> Aim of the exercise
Set the following entries down again exactly, line by line.

[[ Records to use, beginning ]]

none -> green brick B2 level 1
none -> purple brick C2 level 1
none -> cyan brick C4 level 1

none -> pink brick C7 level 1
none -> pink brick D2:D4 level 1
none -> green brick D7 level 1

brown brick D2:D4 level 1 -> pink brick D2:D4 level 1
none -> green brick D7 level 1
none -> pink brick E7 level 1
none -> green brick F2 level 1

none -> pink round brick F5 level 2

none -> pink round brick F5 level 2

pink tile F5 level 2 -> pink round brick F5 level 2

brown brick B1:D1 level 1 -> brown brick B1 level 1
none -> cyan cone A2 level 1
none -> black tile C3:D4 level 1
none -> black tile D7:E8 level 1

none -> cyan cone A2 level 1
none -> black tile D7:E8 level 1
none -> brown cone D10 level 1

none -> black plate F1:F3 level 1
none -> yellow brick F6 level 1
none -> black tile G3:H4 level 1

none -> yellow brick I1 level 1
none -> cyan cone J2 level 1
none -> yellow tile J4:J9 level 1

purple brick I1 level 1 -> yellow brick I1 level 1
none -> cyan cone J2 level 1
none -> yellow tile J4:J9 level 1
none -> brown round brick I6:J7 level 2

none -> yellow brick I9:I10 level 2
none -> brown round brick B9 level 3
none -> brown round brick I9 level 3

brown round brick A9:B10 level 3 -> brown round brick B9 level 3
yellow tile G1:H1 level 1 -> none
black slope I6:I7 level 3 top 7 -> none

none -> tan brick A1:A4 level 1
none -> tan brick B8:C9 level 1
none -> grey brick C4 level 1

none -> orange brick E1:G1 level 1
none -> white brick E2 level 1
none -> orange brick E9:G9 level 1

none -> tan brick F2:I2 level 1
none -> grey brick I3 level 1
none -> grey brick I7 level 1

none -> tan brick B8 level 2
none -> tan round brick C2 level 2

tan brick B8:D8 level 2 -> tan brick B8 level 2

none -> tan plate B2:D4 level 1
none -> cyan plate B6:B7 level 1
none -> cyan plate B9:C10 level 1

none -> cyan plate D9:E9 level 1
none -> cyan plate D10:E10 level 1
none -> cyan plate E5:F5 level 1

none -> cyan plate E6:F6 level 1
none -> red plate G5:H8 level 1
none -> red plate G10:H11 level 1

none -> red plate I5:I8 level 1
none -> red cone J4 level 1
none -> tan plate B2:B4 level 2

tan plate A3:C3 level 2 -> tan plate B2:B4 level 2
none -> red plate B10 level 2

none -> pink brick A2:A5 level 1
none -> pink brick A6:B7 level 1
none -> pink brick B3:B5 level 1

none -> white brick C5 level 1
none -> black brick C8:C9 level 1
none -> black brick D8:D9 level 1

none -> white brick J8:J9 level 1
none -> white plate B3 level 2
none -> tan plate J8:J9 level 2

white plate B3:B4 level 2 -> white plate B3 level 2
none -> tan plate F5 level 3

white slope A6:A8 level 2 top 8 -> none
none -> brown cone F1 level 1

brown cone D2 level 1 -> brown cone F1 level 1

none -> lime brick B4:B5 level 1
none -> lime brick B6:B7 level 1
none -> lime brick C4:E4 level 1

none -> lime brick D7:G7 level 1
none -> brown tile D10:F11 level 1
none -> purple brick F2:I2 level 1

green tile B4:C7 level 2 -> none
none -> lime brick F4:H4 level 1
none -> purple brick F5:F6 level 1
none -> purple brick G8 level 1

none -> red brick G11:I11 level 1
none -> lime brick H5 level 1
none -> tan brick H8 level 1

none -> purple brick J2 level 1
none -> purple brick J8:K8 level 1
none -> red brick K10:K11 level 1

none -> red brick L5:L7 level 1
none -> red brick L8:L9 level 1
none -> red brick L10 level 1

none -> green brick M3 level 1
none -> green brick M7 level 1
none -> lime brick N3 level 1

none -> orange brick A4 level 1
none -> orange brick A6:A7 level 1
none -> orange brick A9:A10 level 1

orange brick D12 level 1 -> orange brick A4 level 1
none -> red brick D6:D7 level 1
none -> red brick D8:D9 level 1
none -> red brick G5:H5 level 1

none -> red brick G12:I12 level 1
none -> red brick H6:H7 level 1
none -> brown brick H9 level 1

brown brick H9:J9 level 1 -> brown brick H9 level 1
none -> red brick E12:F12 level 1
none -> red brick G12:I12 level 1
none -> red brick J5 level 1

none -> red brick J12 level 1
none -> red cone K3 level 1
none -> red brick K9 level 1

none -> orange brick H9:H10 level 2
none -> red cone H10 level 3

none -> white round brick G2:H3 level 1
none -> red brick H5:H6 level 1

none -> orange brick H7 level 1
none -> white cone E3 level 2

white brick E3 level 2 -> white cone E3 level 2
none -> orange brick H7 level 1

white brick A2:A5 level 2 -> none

[[ Records to use, end ]]

> Response area
none -> green brick B2 level 1
none -> purple brick C2 level 1
none -> cyan brick C4 level 1

none -> pink brick C7 level 1
none -> pink brick D2:D4 level 1
none -> green brick D7 level 1

brown brick D2:D4 level 1 -> pink brick D2:D4 level 1
none -> green brick D7 level 1
none -> pink brick E7 level 1
none -> green brick F2 level 1

none -> pink round brick F5 level 2

none -> pink round brick F5 level 2

pink tile F5 level 2 -> pink round brick F5 level 2

brown brick B1:D1 level 1 -> brown brick B1 level 1
none -> cyan cone A2 level 1
none -> black tile C3:D4 level 1
none -> black tile D7:E8 level 1

none -> cyan cone A2 level 1
none -> black tile D7:E8 level 1
none -> brown cone D10 level 1

none -> black plate F1:F3 level 1
none -> yellow brick F6 level 1
none -> black tile G3:H4 level 1

none -> yellow brick I1 level 1
none -> cyan cone J2 level 1
none -> yellow tile J4:J9 level 1

purple brick I1 level 1 -> yellow brick I1 level 1
none -> cyan cone J2 level 1
none -> yellow tile J4:J9 level 1
none -> brown round brick I6:J7 level 2

none -> yellow brick I9:I10 level 2
none -> brown round brick B9 level 3
none -> brown round brick I9 level 3

brown round brick A9:B10 level 3 -> brown round brick B9 level 3
yellow tile G1:H1 level 1 -> none
black slope I6:I7 level 3 top 7 -> none

none -> tan brick A1:A4 level 1
none -> tan brick B8:C9 level 1
none -> grey brick C4 level 1

none -> orange brick E1:G1 level 1
none -> white brick E2 level 1
none -> orange brick E9:G9 level 1

none -> tan brick F2:I2 level 1
none -> grey brick I3 level 1
none -> grey brick I7 level 1

none -> tan brick B8 level 2
none -> tan round brick C2 level 2

tan brick B8:D8 level 2 -> tan brick B8 level 2

none -> tan plate B2:D4 level 1
none -> cyan plate B6:B7 level 1
none -> cyan plate B9:C10 level 1

none -> cyan plate D9:E9 level 1
none -> cyan plate D10:E10 level 1
none -> cyan plate E5:F5 level 1

none -> cyan plate E6:F6 level 1
none -> red plate G5:H8 level 1
none -> red plate G10:H11 level 1

none -> red plate I5:I8 level 1
none -> red cone J4 level 1
none -> tan plate B2:B4 level 2

tan plate A3:C3 level 2 -> tan plate B2:B4 level 2
none -> red plate B10 level 2

none -> pink brick A2:A5 level 1
none -> pink brick A6:B7 level 1
none -> pink brick B3:B5 level 1

none -> white brick C5 level 1
none -> black brick C8:C9 level 1
none -> black brick D8:D9 level 1

none -> white brick J8:J9 level 1
none -> white plate B3 level 2
none -> tan plate J8:J9 level 2

white plate B3:B4 level 2 -> white plate B3 level 2
none -> tan plate F5 level 3

white slope A6:A8 level 2 top 8 -> none
none -> brown cone F1 level 1

brown cone D2 level 1 -> brown cone F1 level 1

none -> lime brick B4:B5 level 1
none -> lime brick B6:B7 level 1
none -> lime brick C4:E4 level 1

none -> lime brick D7:G7 level 1
none -> brown tile D10:F11 level 1
none -> purple brick F2:I2 level 1

green tile B4:C7 level 2 -> none
none -> lime brick F4:H4 level 1
none -> purple brick F5:F6 level 1
none -> purple brick G8 level 1

none -> red brick G11:I11 level 1
none -> lime brick H5 level 1
none -> tan brick H8 level 1

none -> purple brick J2 level 1
none -> purple brick J8:K8 level 1
none -> red brick K10:K11 level 1

none -> red brick L5:L7 level 1
none -> red brick L8:L9 level 1
none -> red brick L10 level 1

none -> green brick M3 level 1
none -> green brick M7 level 1
none -> lime brick N3 level 1

none -> orange brick A4 level 1
none -> orange brick A6:A7 level 1
none -> orange brick A9:A10 level 1

orange brick D12 level 1 -> orange brick A4 level 1
none -> red brick D6:D7 level 1
none -> red brick D8:D9 level 1
none -> red brick G5:H5 level 1

none -> red brick G12:I12 level 1
none -> red brick H6:H7 level 1
none -> brown brick H9 level 1

brown brick H9:J9 level 1 -> brown brick H9 level 1
none -> red brick E12:F12 level 1
none -> red brick G12:I12 level 1
none -> red brick J5 level 1

none -> red brick J12 level 1
none -> red cone K3 level 1
none -> red brick K9 level 1

none -> orange brick H9:H10 level 2
none -> red cone H10 level 3

none -> white round brick G2:H3 level 1
none -> red brick H5:H6 level 1

none -> orange brick H7 level 1
none -> white cone E3 level 2

white brick E3 level 2 -> white cone E3 level 2
none -> orange brick H7 level 1

white brick A2:A5 level 2 -> none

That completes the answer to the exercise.